▶ [The task] From the entries below, transcribe exactly the lines between the line holding "camera: 30 degrees left, 20 degrees up" and the line holding "none -> orange pawn [525,160,604,250]", inclusive; skip all other lines.

▶ [Supplied material]
**********

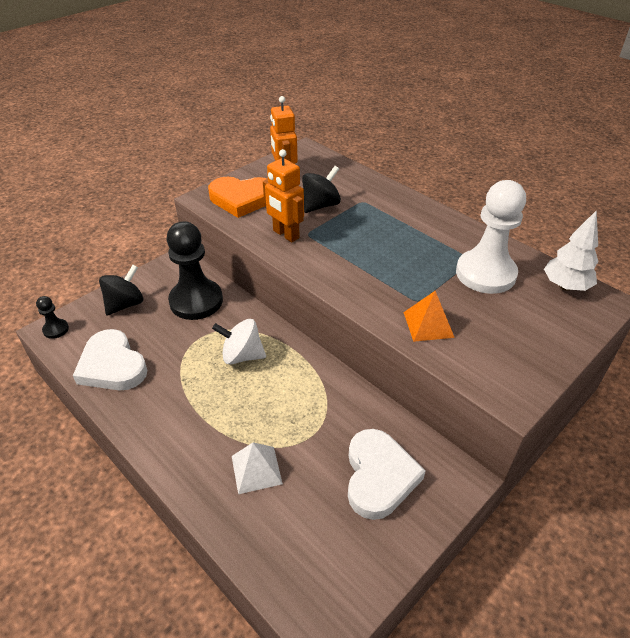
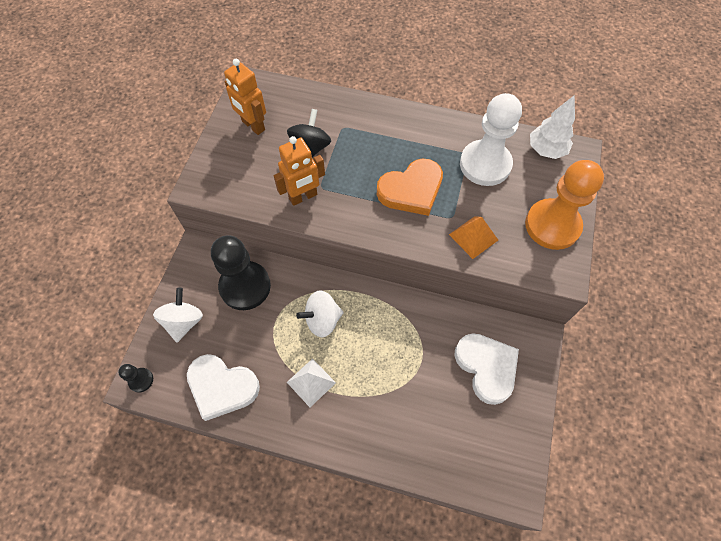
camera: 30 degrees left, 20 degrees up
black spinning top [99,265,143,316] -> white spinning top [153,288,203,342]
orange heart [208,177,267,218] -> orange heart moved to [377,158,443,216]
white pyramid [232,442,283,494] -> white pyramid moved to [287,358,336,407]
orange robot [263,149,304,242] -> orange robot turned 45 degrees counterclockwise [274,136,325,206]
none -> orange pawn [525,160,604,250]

**********

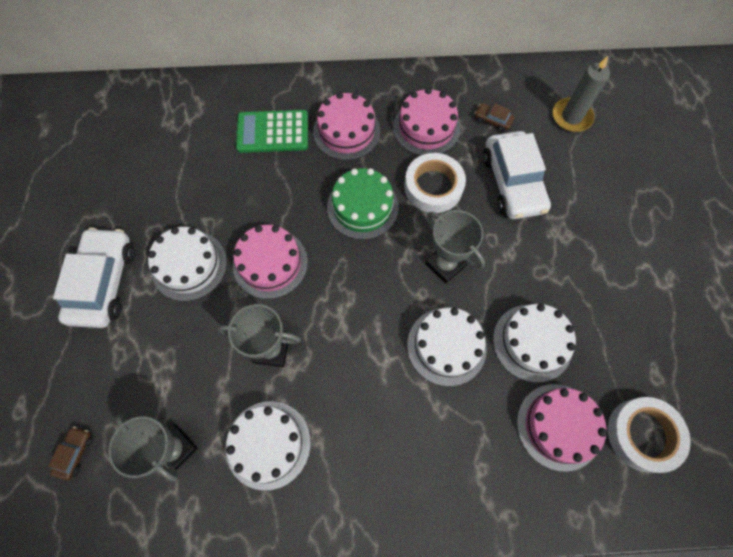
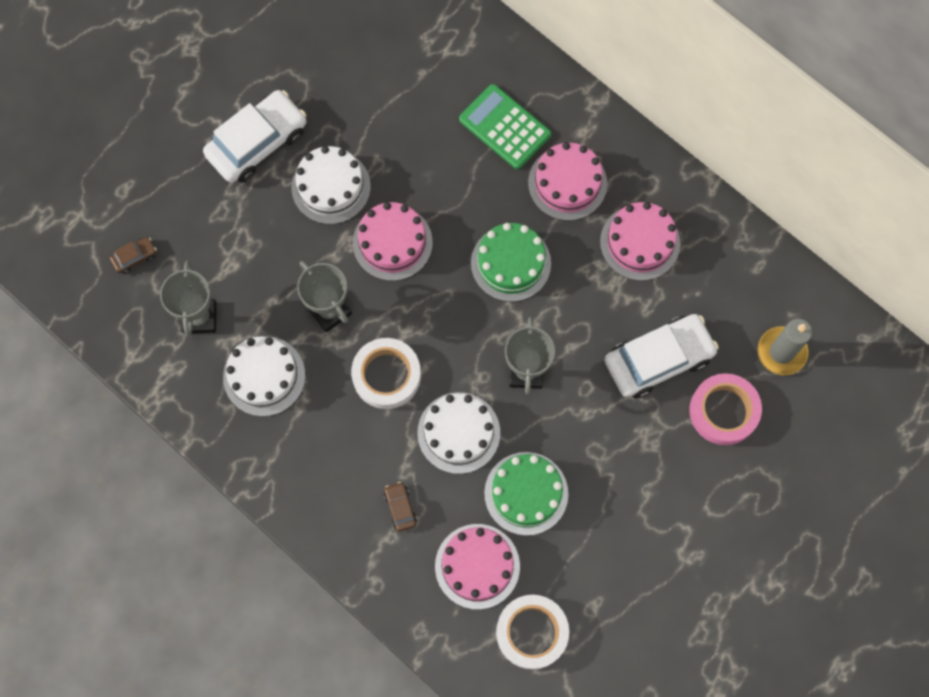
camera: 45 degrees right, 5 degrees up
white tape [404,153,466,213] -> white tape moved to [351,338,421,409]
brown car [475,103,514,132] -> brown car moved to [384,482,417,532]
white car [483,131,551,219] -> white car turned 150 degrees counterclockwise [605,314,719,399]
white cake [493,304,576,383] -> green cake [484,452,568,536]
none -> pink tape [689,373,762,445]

**********

▶ [Answer to the exercise]
camera: 30 degrees left, 20 degrees up
black spinning top [99,265,143,316] -> white spinning top [153,288,203,342]
orange heart [208,177,267,218] -> orange heart moved to [377,158,443,216]
white pyramid [232,442,283,494] -> white pyramid moved to [287,358,336,407]
orange robot [263,149,304,242] -> orange robot turned 45 degrees counterclockwise [274,136,325,206]
none -> orange pawn [525,160,604,250]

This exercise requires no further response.